◆ **How to complete this task**
Give the data again exactly, without images.

____ The data

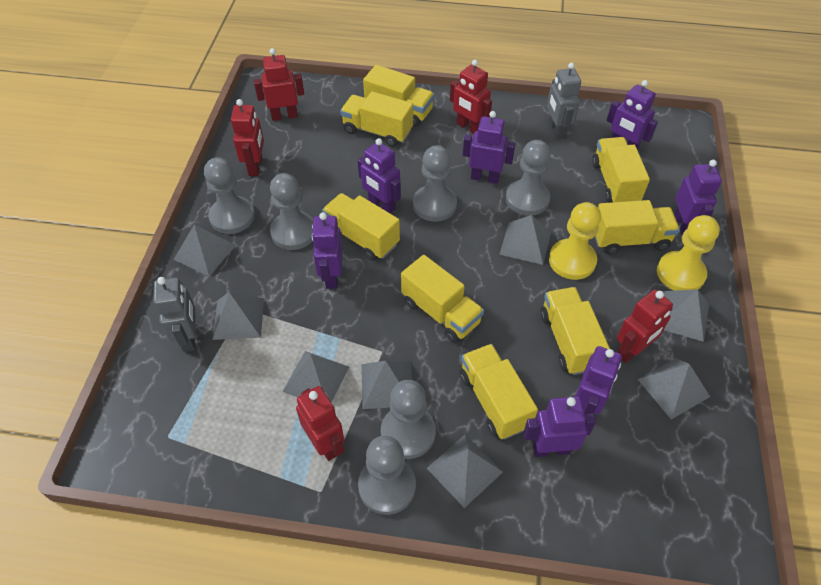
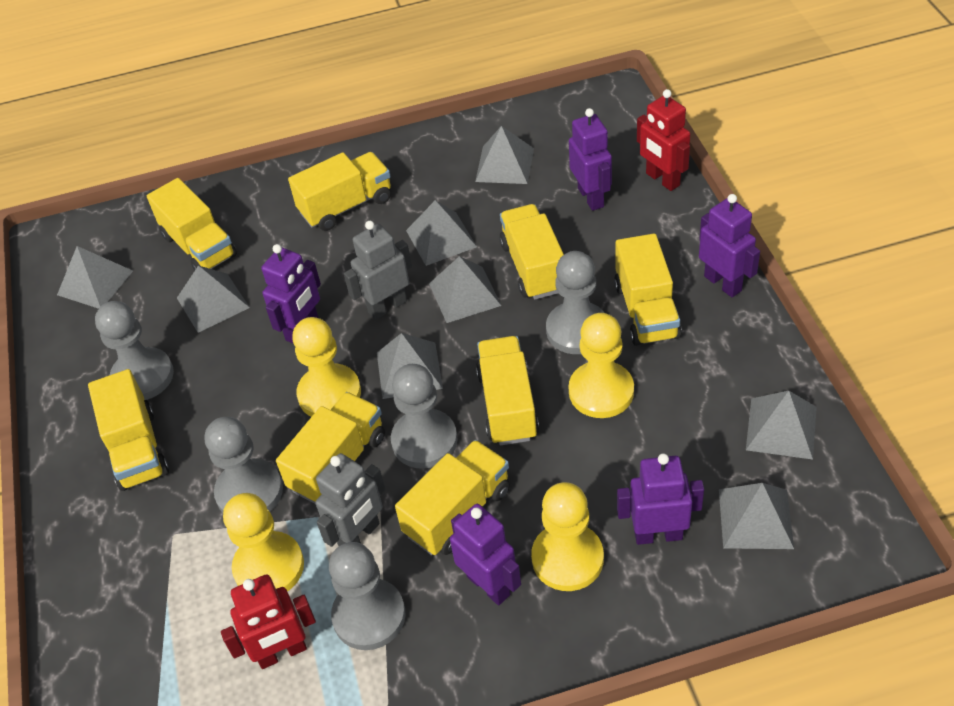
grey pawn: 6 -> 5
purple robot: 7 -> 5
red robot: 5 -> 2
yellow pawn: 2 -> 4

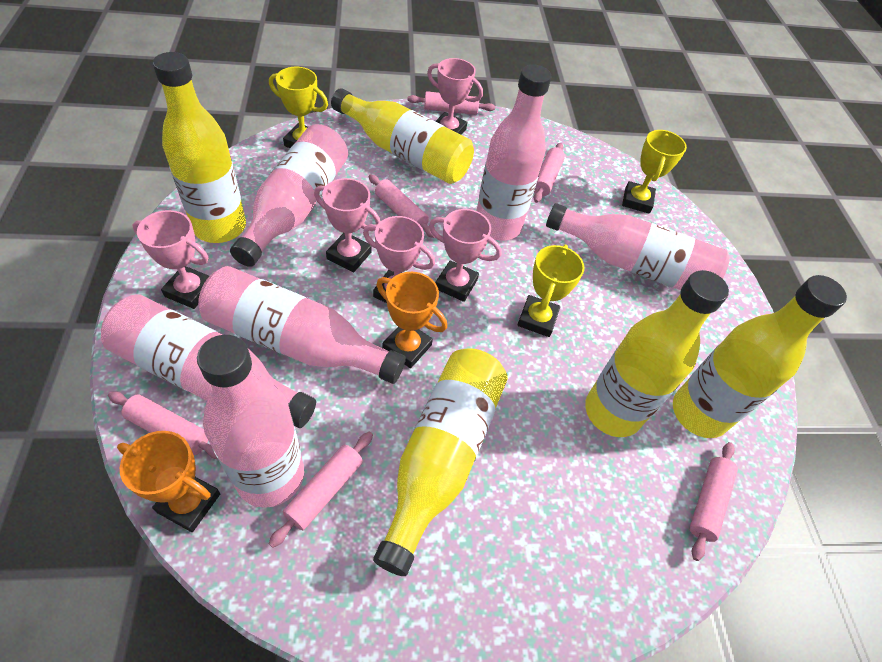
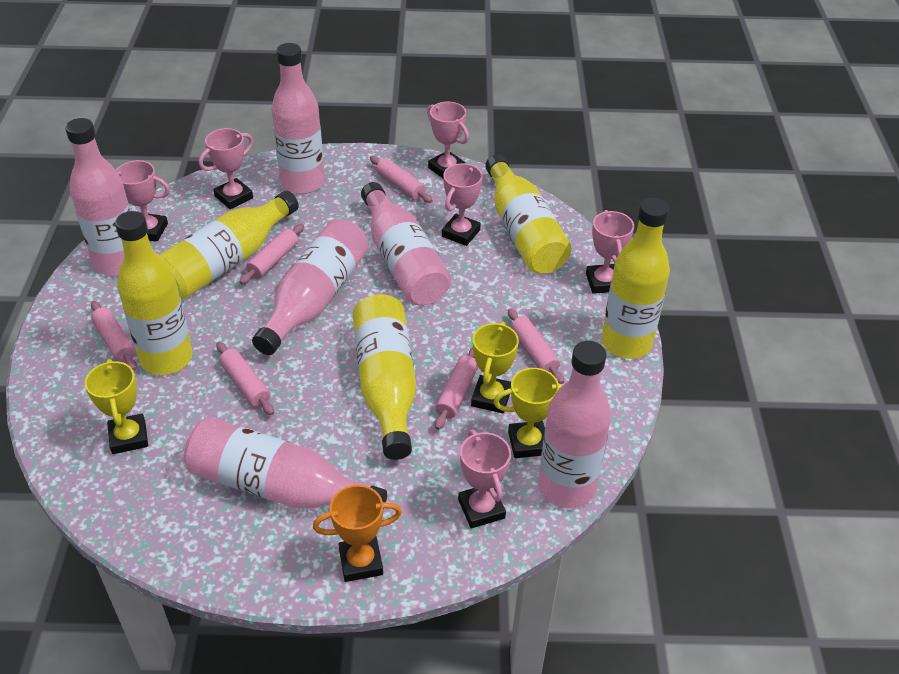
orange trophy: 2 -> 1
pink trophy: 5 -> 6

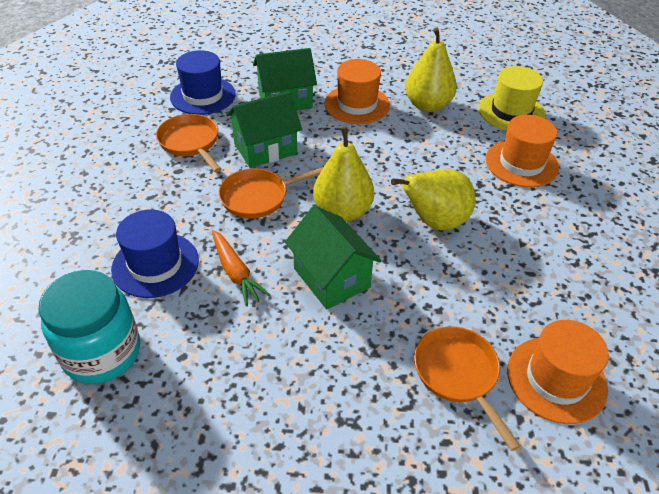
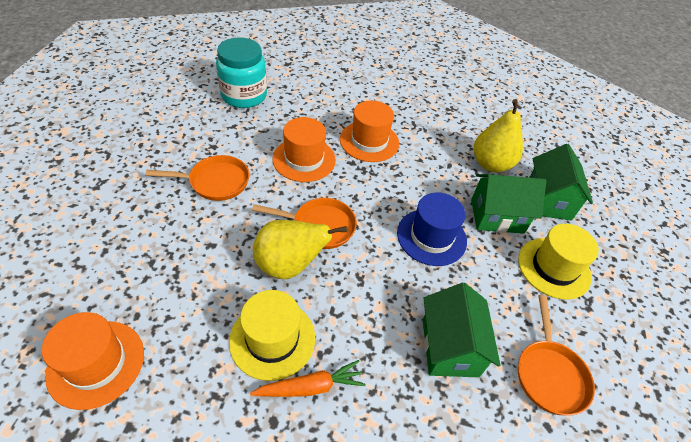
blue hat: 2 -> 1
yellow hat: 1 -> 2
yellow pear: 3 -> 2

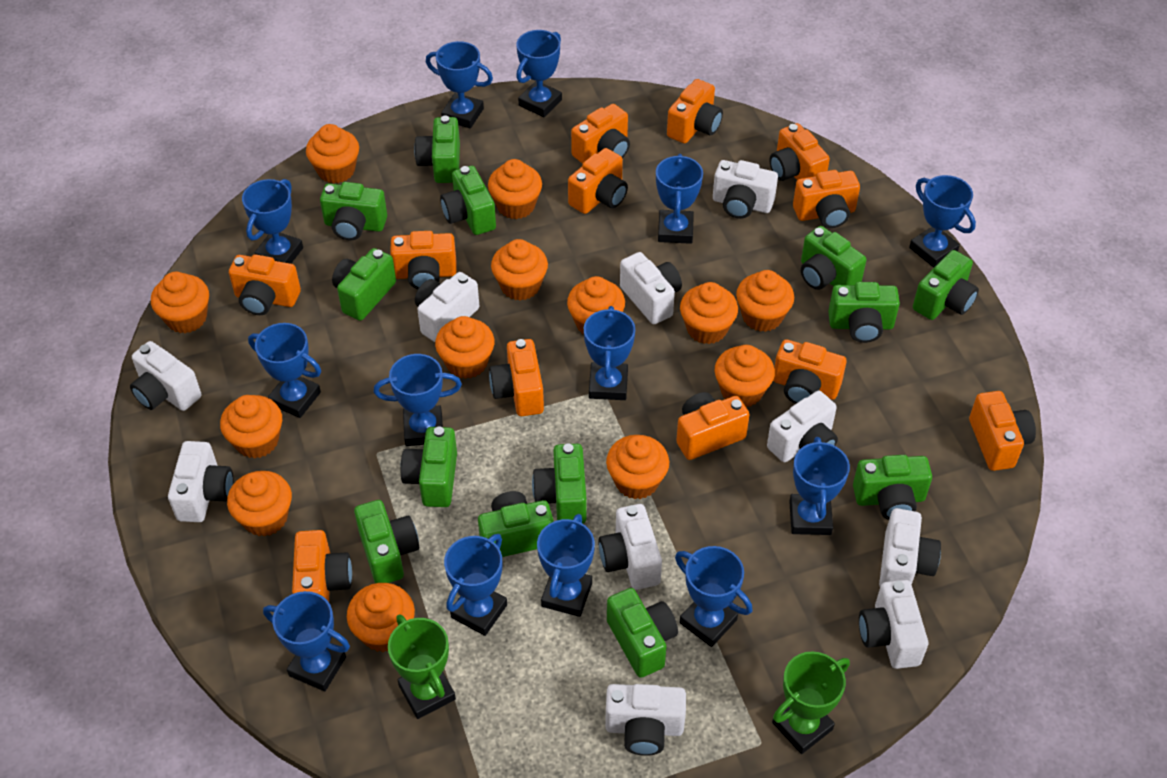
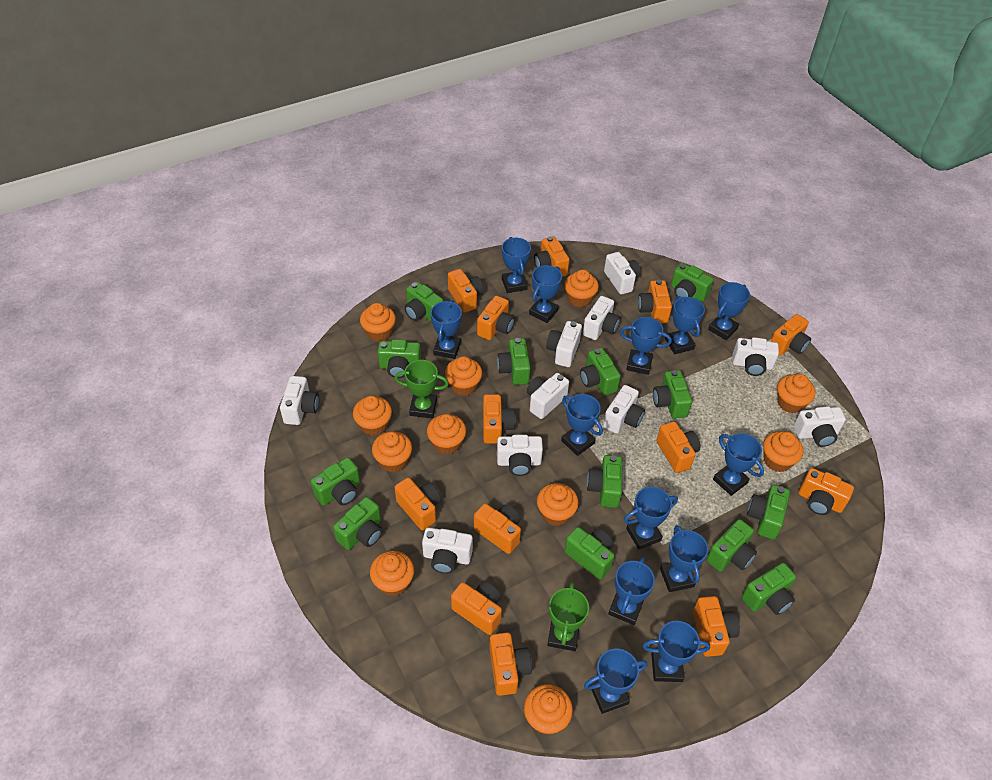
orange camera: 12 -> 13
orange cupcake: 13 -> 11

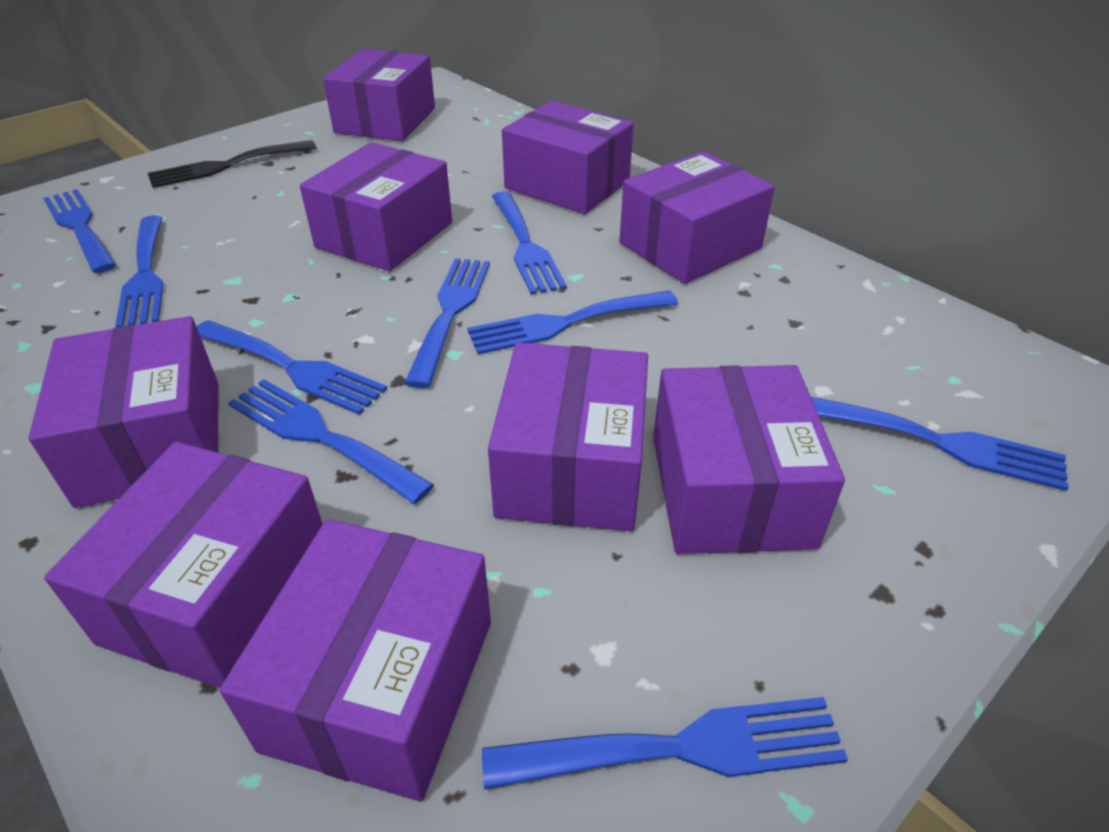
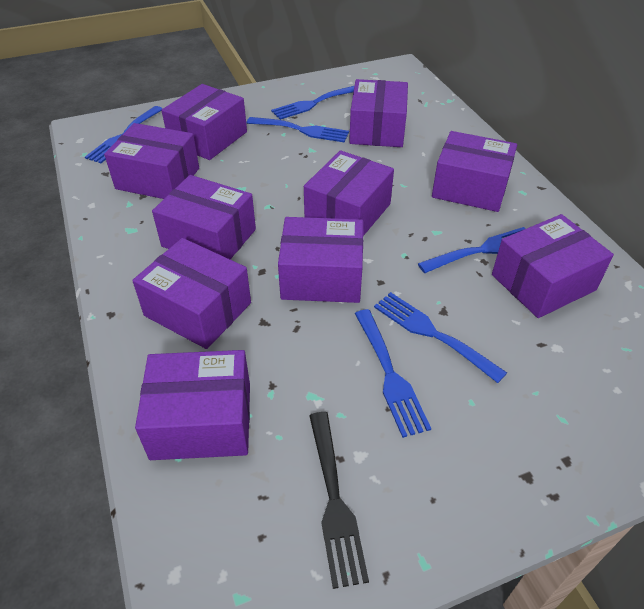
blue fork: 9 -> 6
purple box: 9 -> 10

________

◆ **Written reply**
grey pawn: 6 -> 5
purple robot: 7 -> 5
red robot: 5 -> 2
yellow pawn: 2 -> 4

orange trophy: 2 -> 1
pink trophy: 5 -> 6

blue hat: 2 -> 1
yellow hat: 1 -> 2
yellow pear: 3 -> 2

orange camera: 12 -> 13
orange cupcake: 13 -> 11

blue fork: 9 -> 6
purple box: 9 -> 10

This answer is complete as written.